Work instruction
Word for word, print out all of the data, omitting every image.

**** Source records

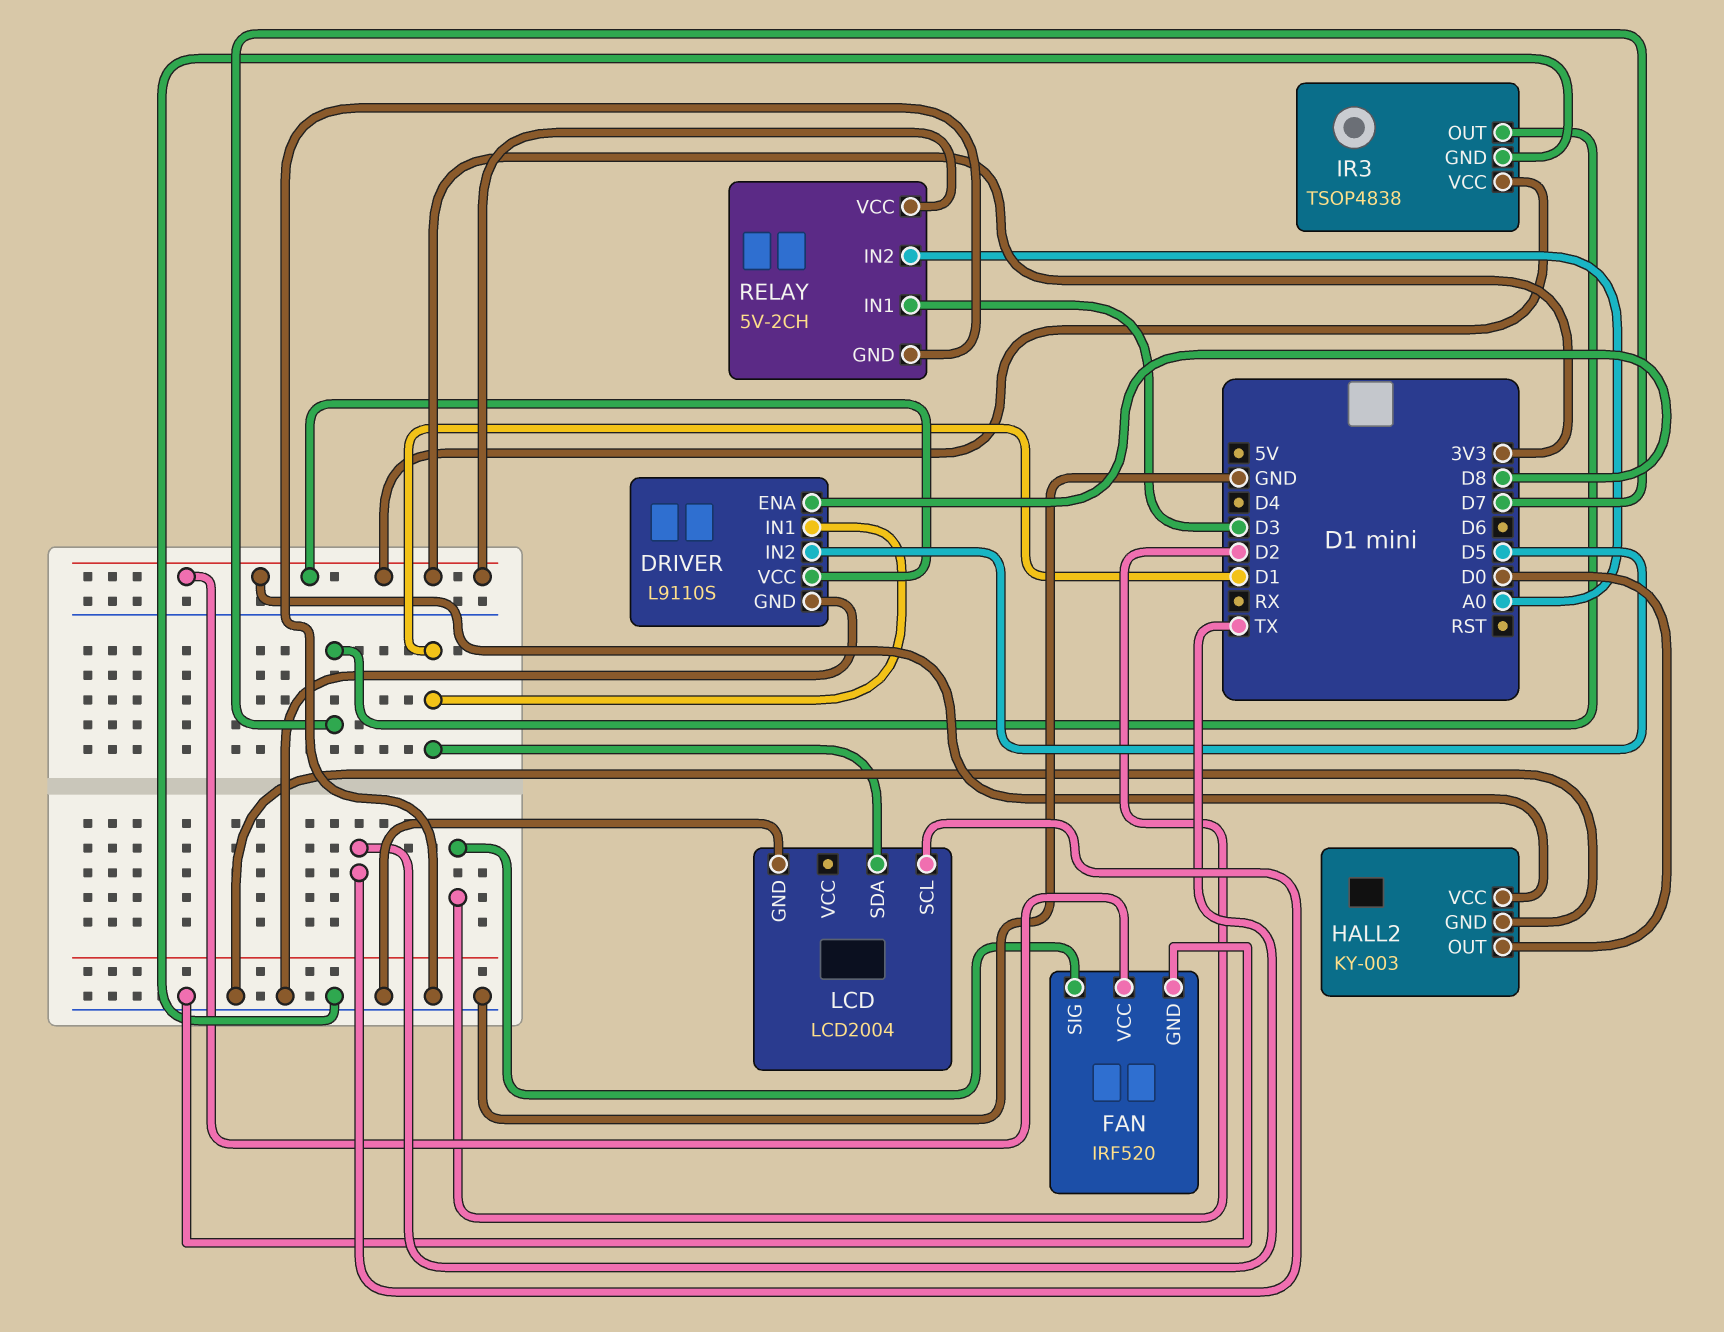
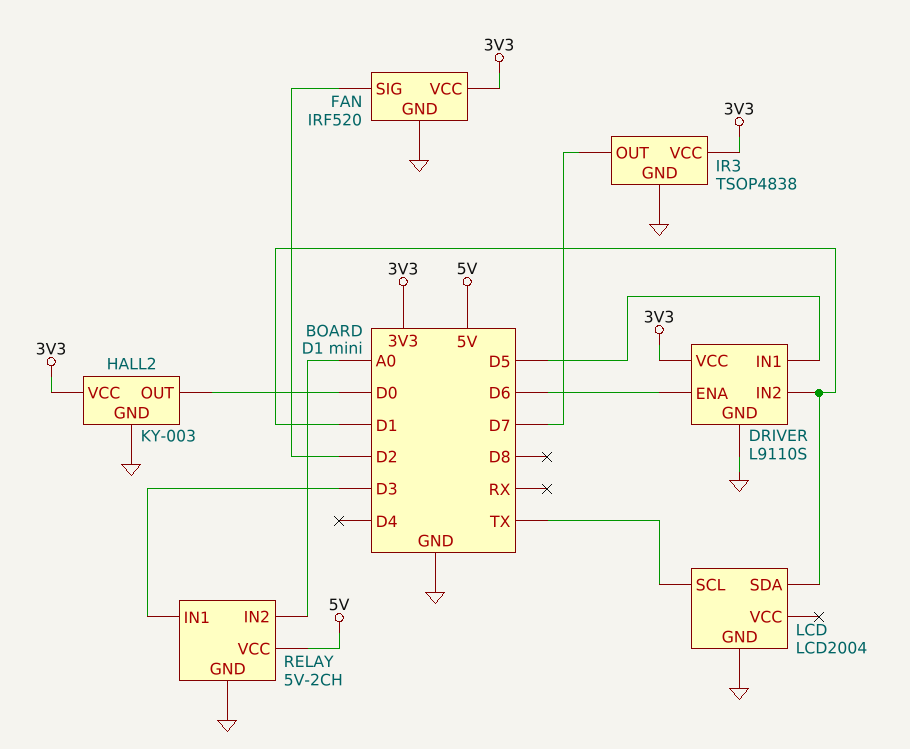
DRIVER pin ENA: D8 -> D6
DRIVER pin IN1: D1 -> D5
DRIVER pin IN2: D5 -> D1
RELAY pin VCC: 3V3 -> 5V

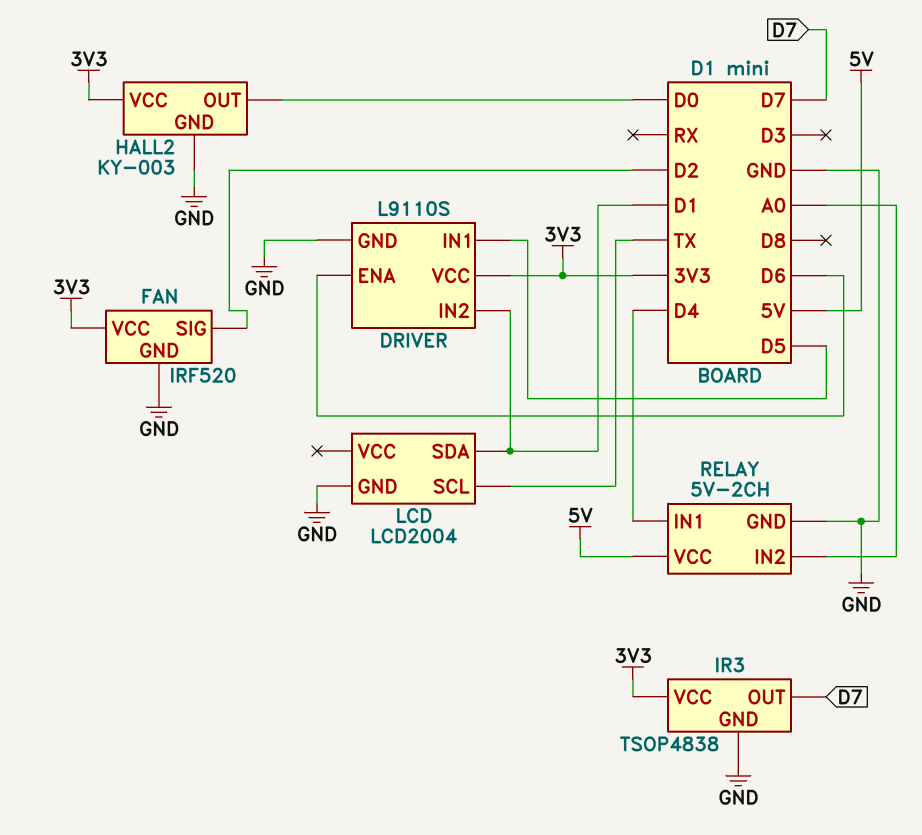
RELAY pin IN1: D3 -> D4

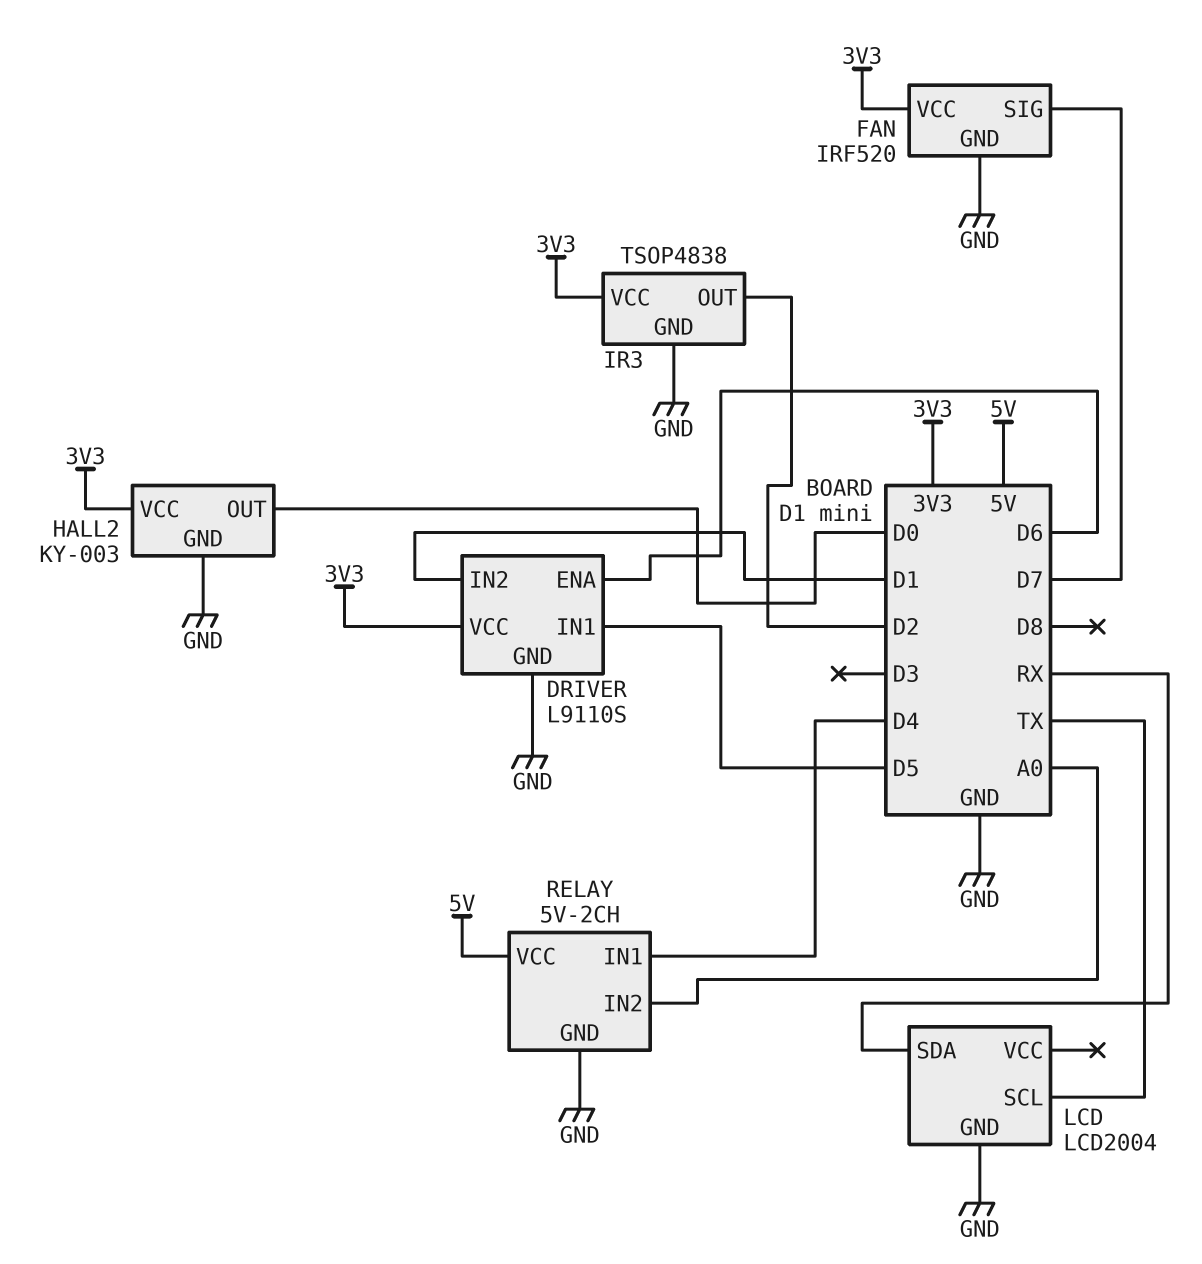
FAN pin SIG: D2 -> D7
IR3 pin OUT: D7 -> D2
LCD pin SDA: D1 -> RX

********

Final answer
DRIVER pin ENA: D8 -> D6
DRIVER pin IN1: D1 -> D5
DRIVER pin IN2: D5 -> D1
RELAY pin VCC: 3V3 -> 5V

RELAY pin IN1: D3 -> D4

FAN pin SIG: D2 -> D7
IR3 pin OUT: D7 -> D2
LCD pin SDA: D1 -> RX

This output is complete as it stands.